### Exercise details
Everything in the listing below must be reproduced exactly, apart from its images.

### Task inputs
—————

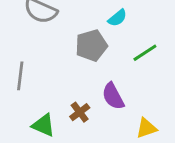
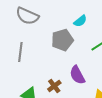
gray line: (20, 76) -> (20, 52), moved

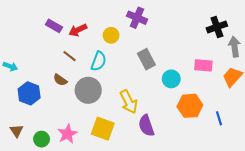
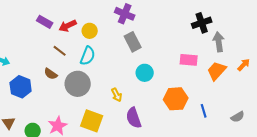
yellow circle: (111, 35) -> (90, 31), moved
gray rectangle: (146, 59) -> (133, 42), moved
cyan circle: (171, 79) -> (145, 73), moved
yellow arrow: (129, 102) -> (117, 95), size x0.6

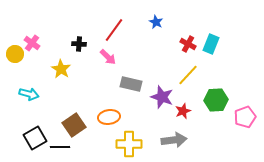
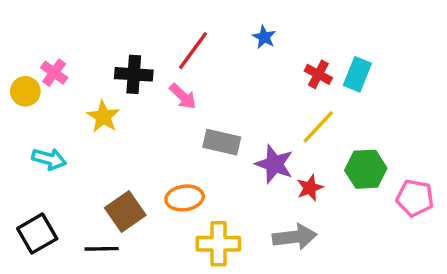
black cross: (79, 44) -> (134, 74), size x1.5
pink pentagon: (245, 117) -> (415, 198), turned 30
black square: (35, 138) -> (37, 234), moved

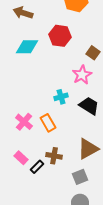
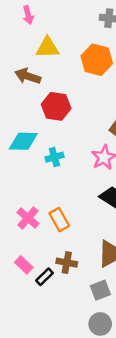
red hexagon: (60, 36) -> (56, 106), moved
cyan diamond: (27, 47) -> (23, 141), moved
cyan cross: (61, 97) -> (54, 157), moved

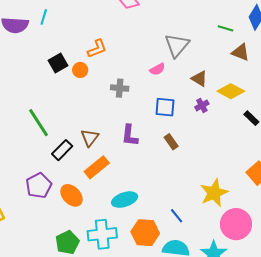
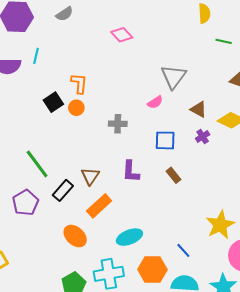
green line: (225, 28) -> (224, 41), moved
orange L-shape: (97, 49) -> (79, 83), moved, turned -60
purple pentagon: (39, 186) -> (25, 203), moved

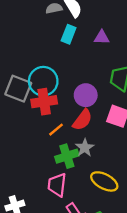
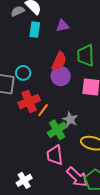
cyan circle: (43, 81) -> (23, 73), size x0.6
red cross: (44, 102) -> (29, 101), moved
red semicircle: (82, 120) -> (59, 61), moved

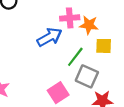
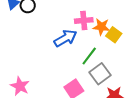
yellow square: (104, 46) -> (114, 35), moved, turned 35
gray square: (87, 76) -> (100, 74), turned 30

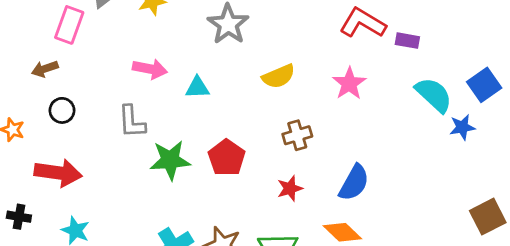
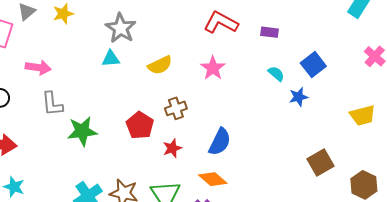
purple rectangle: (407, 41) -> (270, 32), moved
pink arrow: (150, 69) -> (38, 67), moved
cyan triangle: (197, 88) -> (111, 59), moved
cyan semicircle: (434, 95) -> (276, 74), size x0.6
red pentagon: (227, 158) -> (140, 125), moved

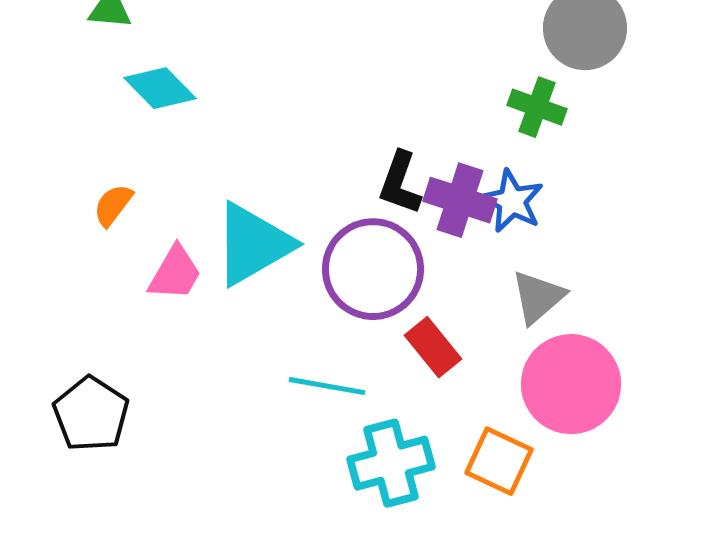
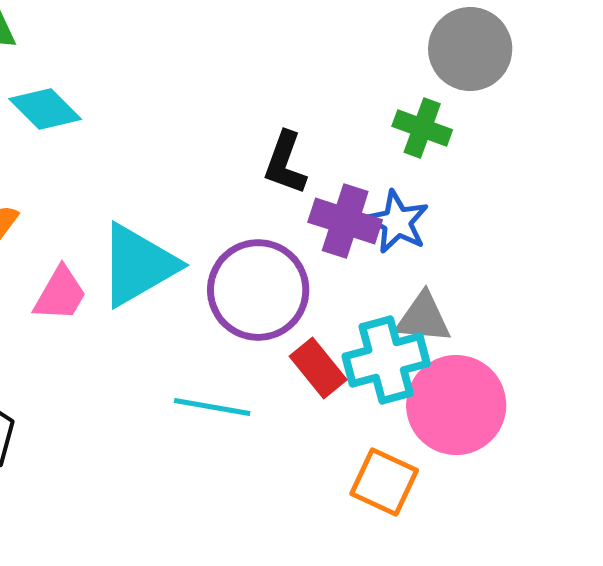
black L-shape: (400, 183) -> (285, 163), moved
gray triangle: (538, 297) -> (423, 318), turned 46
cyan cross: (391, 463) -> (386, 360), moved

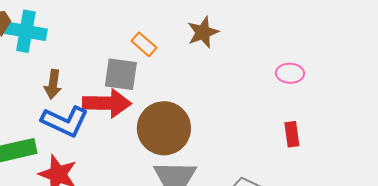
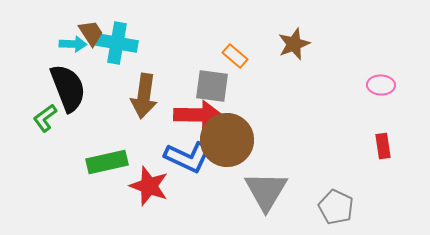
brown arrow: (53, 84) -> (144, 96), size x1.5
blue L-shape: (65, 121) -> (188, 157), moved
brown circle: (164, 128) -> (227, 140), moved

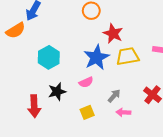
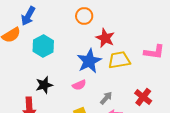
cyan hexagon: (49, 57) -> (43, 46), moved
black star: (57, 92) -> (44, 85), moved

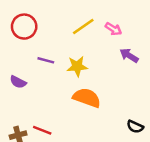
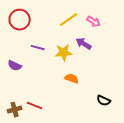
purple arrow: (129, 55) -> (84, 44), moved
orange semicircle: (87, 98) -> (72, 79), size x0.6
black semicircle: (135, 127) -> (104, 101), moved

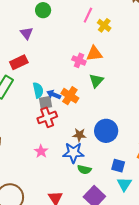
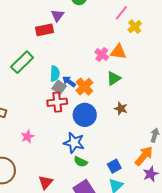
red rectangle: (19, 62) -> (44, 30), moved
gray square: (46, 103) -> (59, 87), turned 32
blue circle: (106, 131) -> (85, 115), moved
brown star: (79, 135) -> (121, 109), moved
pink star: (41, 151) -> (27, 137), moved
blue square: (118, 166) -> (114, 166), turned 32

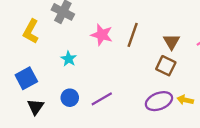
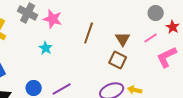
pink star: (102, 35) -> (53, 19), moved
cyan star: (69, 59) -> (46, 48), moved

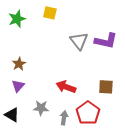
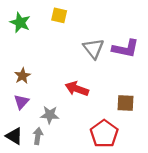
green star: (17, 19) -> (20, 22), turned -30
red arrow: (66, 87) -> (77, 89), moved
gray star: (41, 108) -> (50, 115), moved
gray arrow: (64, 118) -> (38, 136), moved

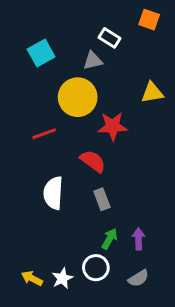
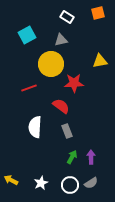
orange square: (149, 20) -> (98, 13), turned -32
white rectangle: (110, 38) -> (67, 17), moved
white circle: (96, 268) -> (70, 185), moved
yellow arrow: (32, 278) -> (11, 180), moved

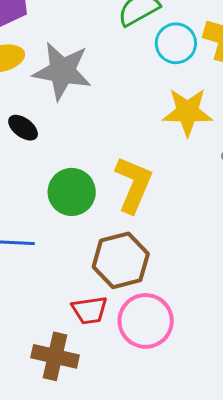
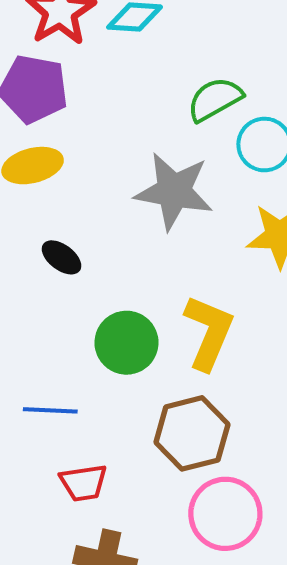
gray star: (62, 71) -> (174, 191), moved
red trapezoid: (90, 310) -> (84, 483), moved

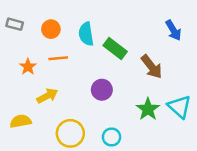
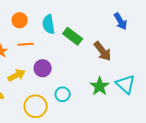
purple circle: (102, 90) -> (43, 68), moved
cyan circle: (112, 137) -> (63, 94), moved

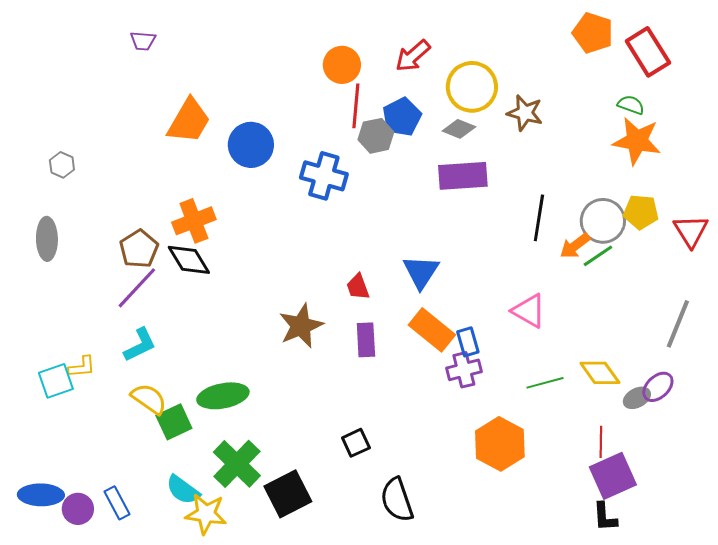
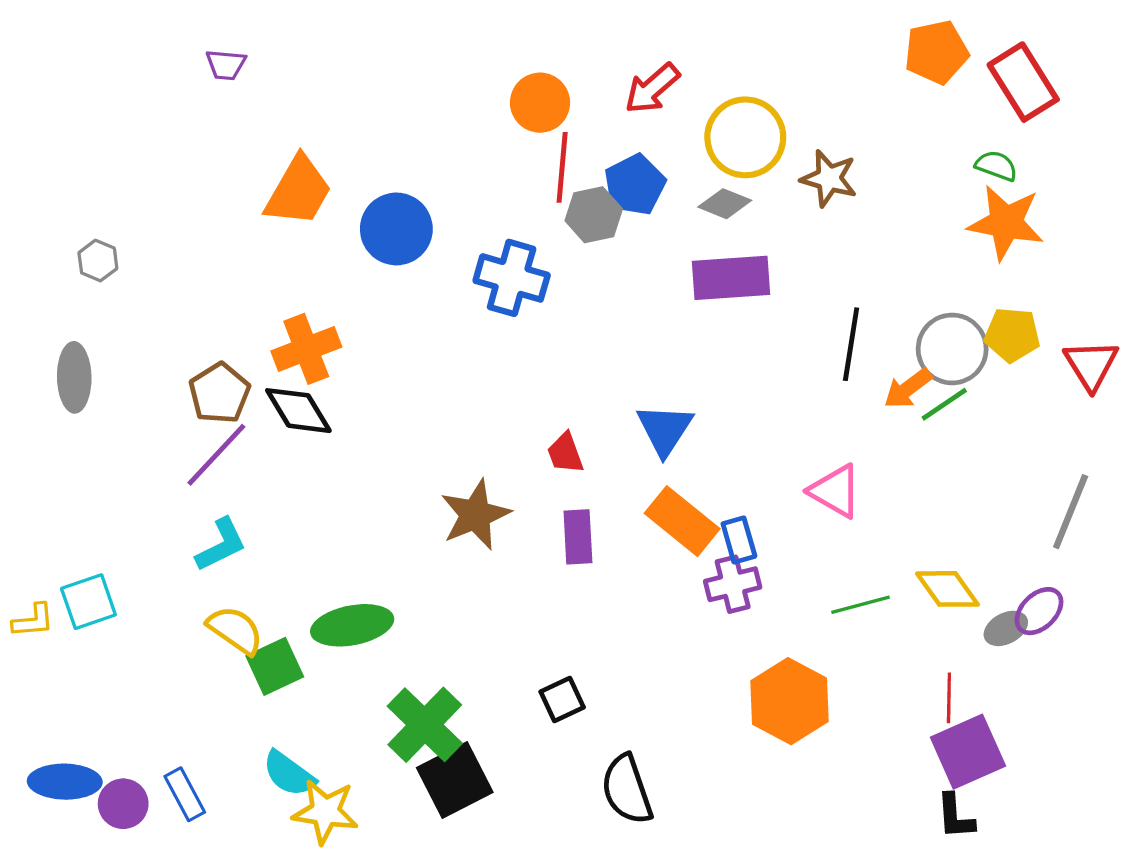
orange pentagon: (593, 33) -> (936, 52), turned -30
yellow L-shape: (82, 367) -> (33, 621), moved
green cross: (237, 464) -> (425, 725), moved

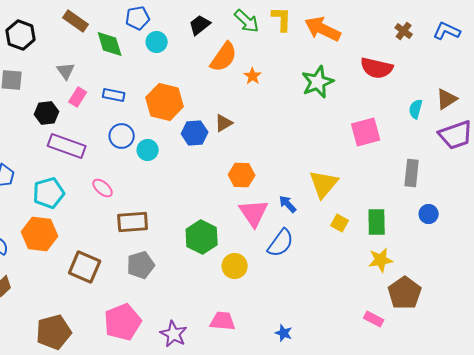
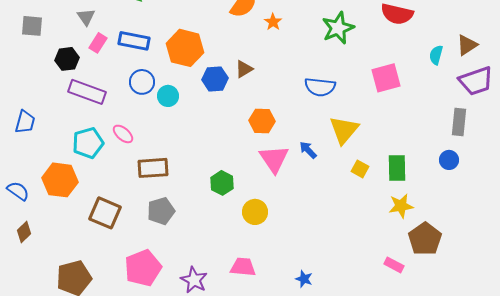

—————

### Answer space
gray line: (20, 76) -> (20, 52), moved

yellow circle: (111, 35) -> (90, 31), moved
gray rectangle: (146, 59) -> (133, 42), moved
cyan circle: (171, 79) -> (145, 73), moved
yellow arrow: (129, 102) -> (117, 95), size x0.6

black cross: (79, 44) -> (134, 74), size x1.5
pink pentagon: (245, 117) -> (415, 198), turned 30
black square: (35, 138) -> (37, 234), moved

red hexagon: (60, 36) -> (56, 106), moved
cyan diamond: (27, 47) -> (23, 141), moved
cyan cross: (61, 97) -> (54, 157), moved

green line: (225, 28) -> (224, 41), moved
orange L-shape: (97, 49) -> (79, 83), moved, turned -60
purple pentagon: (39, 186) -> (25, 203), moved

cyan circle: (43, 81) -> (23, 73), size x0.6
red cross: (44, 102) -> (29, 101), moved
red semicircle: (82, 120) -> (59, 61), moved

yellow square: (104, 46) -> (114, 35), moved, turned 35
gray square: (87, 76) -> (100, 74), turned 30

purple rectangle: (407, 41) -> (270, 32), moved
pink arrow: (150, 69) -> (38, 67), moved
cyan triangle: (197, 88) -> (111, 59), moved
cyan semicircle: (434, 95) -> (276, 74), size x0.6
red pentagon: (227, 158) -> (140, 125), moved

black L-shape: (400, 183) -> (285, 163), moved
gray triangle: (538, 297) -> (423, 318), turned 46
cyan cross: (391, 463) -> (386, 360), moved

brown arrow: (53, 84) -> (144, 96), size x1.5
blue L-shape: (65, 121) -> (188, 157), moved
brown circle: (164, 128) -> (227, 140), moved

cyan hexagon: (49, 57) -> (43, 46), moved
black star: (57, 92) -> (44, 85), moved

purple arrow: (129, 55) -> (84, 44), moved
orange semicircle: (87, 98) -> (72, 79), size x0.6
black semicircle: (135, 127) -> (104, 101), moved

red rectangle: (19, 62) -> (44, 30), moved
gray square: (46, 103) -> (59, 87), turned 32
blue circle: (106, 131) -> (85, 115), moved
brown star: (79, 135) -> (121, 109), moved
pink star: (41, 151) -> (27, 137), moved
blue square: (118, 166) -> (114, 166), turned 32

pink star: (102, 35) -> (53, 19), moved
cyan star: (69, 59) -> (46, 48), moved

green star: (17, 19) -> (20, 22), turned -30
red arrow: (66, 87) -> (77, 89), moved
gray star: (41, 108) -> (50, 115), moved
gray arrow: (64, 118) -> (38, 136), moved

orange square: (149, 20) -> (98, 13), turned -32
white rectangle: (110, 38) -> (67, 17), moved
white circle: (96, 268) -> (70, 185), moved
yellow arrow: (32, 278) -> (11, 180), moved

gray star: (62, 71) -> (174, 191), moved
red trapezoid: (90, 310) -> (84, 483), moved

purple circle: (102, 90) -> (43, 68), moved
cyan circle: (112, 137) -> (63, 94), moved

orange pentagon: (593, 33) -> (936, 52), turned -30
yellow L-shape: (82, 367) -> (33, 621), moved
green cross: (237, 464) -> (425, 725), moved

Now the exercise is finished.